* YOUR INSTRUCTIONS:
Give the lines below again exactly, starting with the line that holds "R1: 47k (COM, SIG12) -> 47k (COM, SIG9)" and going on through the line that holds "U4 pin OB: SIG9 -> SIG6".

* DATA FOR REVIEW:
┄┄┄┄┄┄

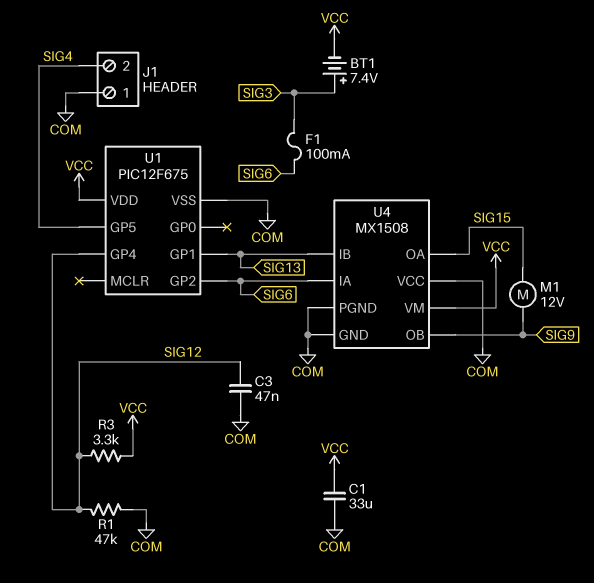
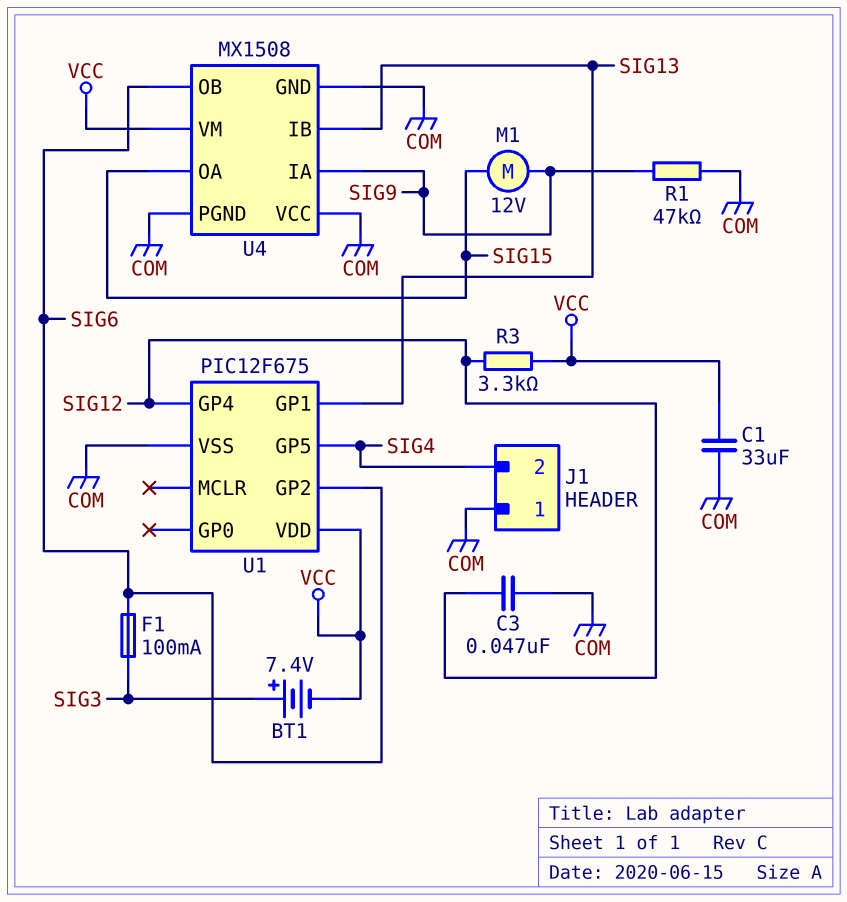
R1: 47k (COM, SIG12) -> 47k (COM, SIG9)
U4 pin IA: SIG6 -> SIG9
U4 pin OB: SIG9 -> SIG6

┄┄┄┄┄┄

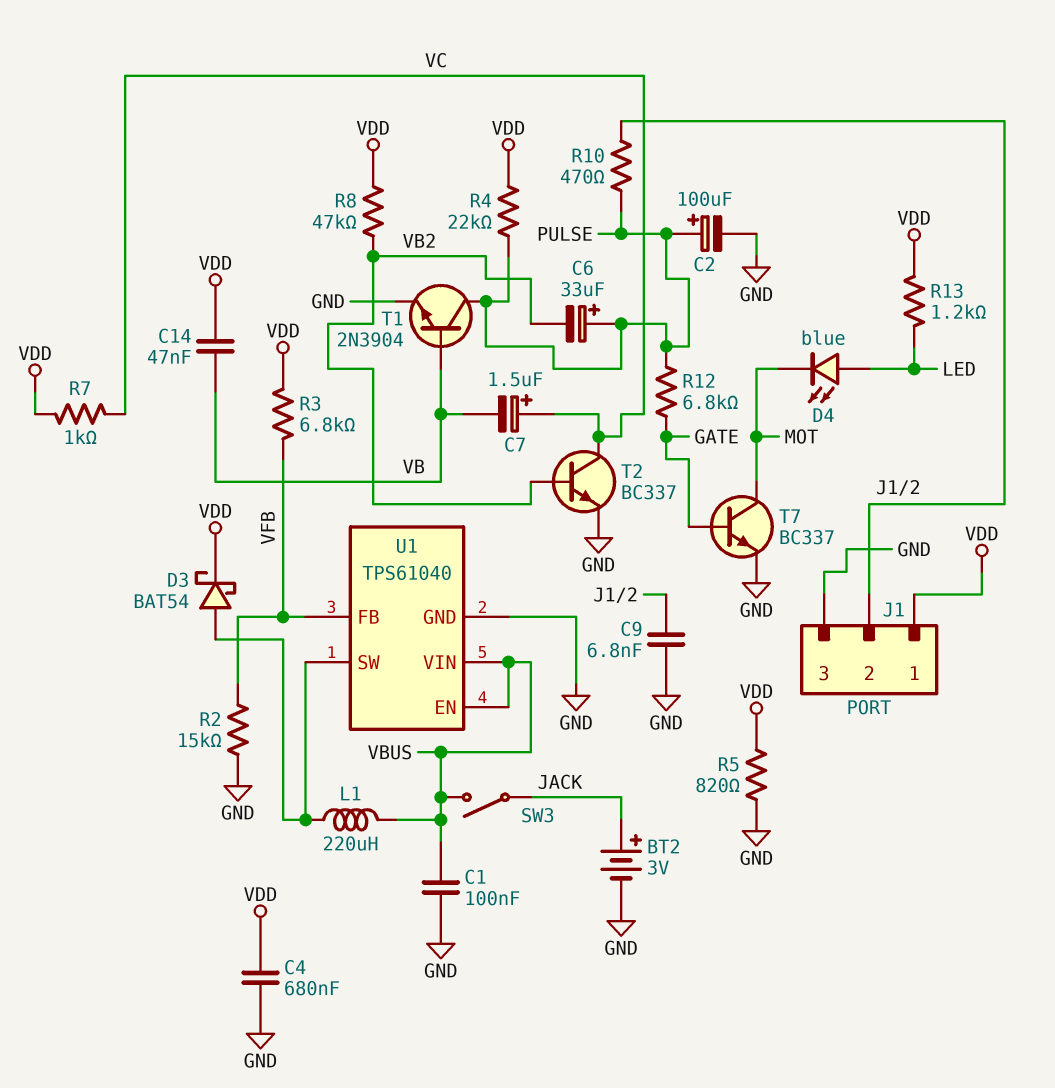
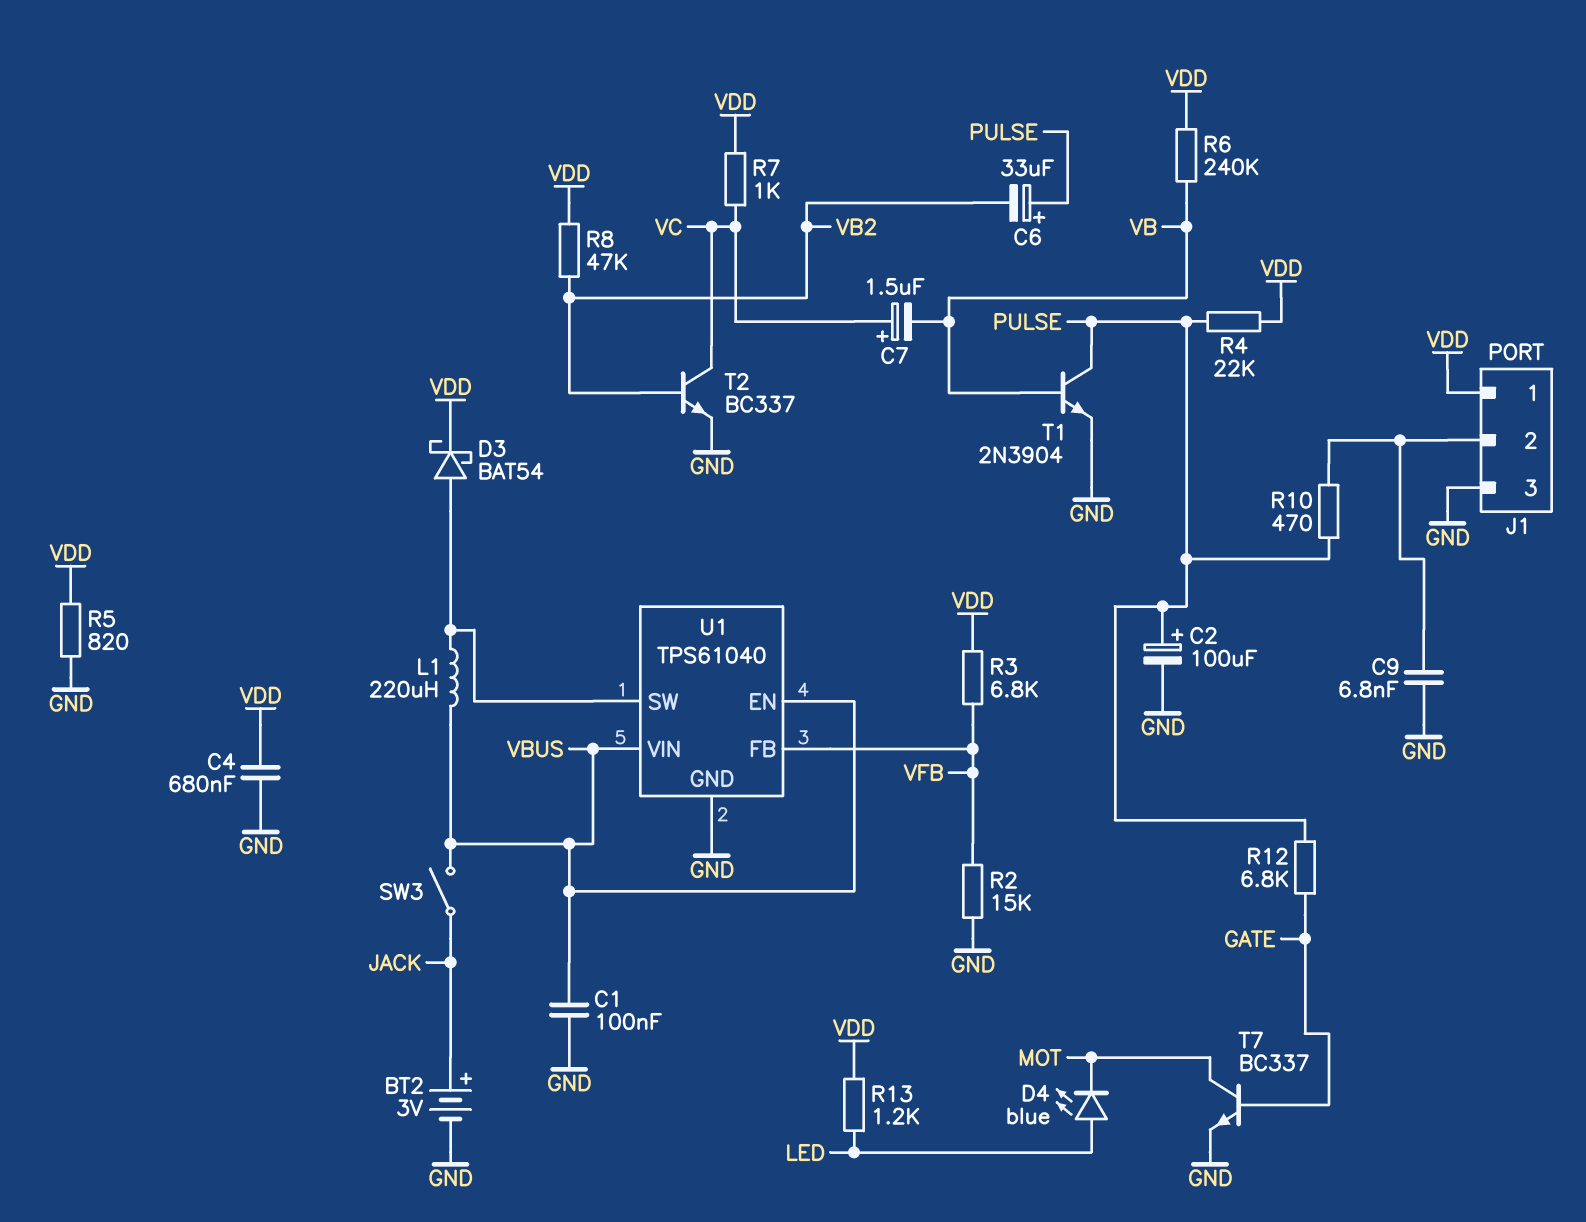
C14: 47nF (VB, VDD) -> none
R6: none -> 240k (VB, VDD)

┄┄┄┄┄┄

* TASK OUTPUT:
R1: 47k (COM, SIG12) -> 47k (COM, SIG9)
U4 pin IA: SIG6 -> SIG9
U4 pin OB: SIG9 -> SIG6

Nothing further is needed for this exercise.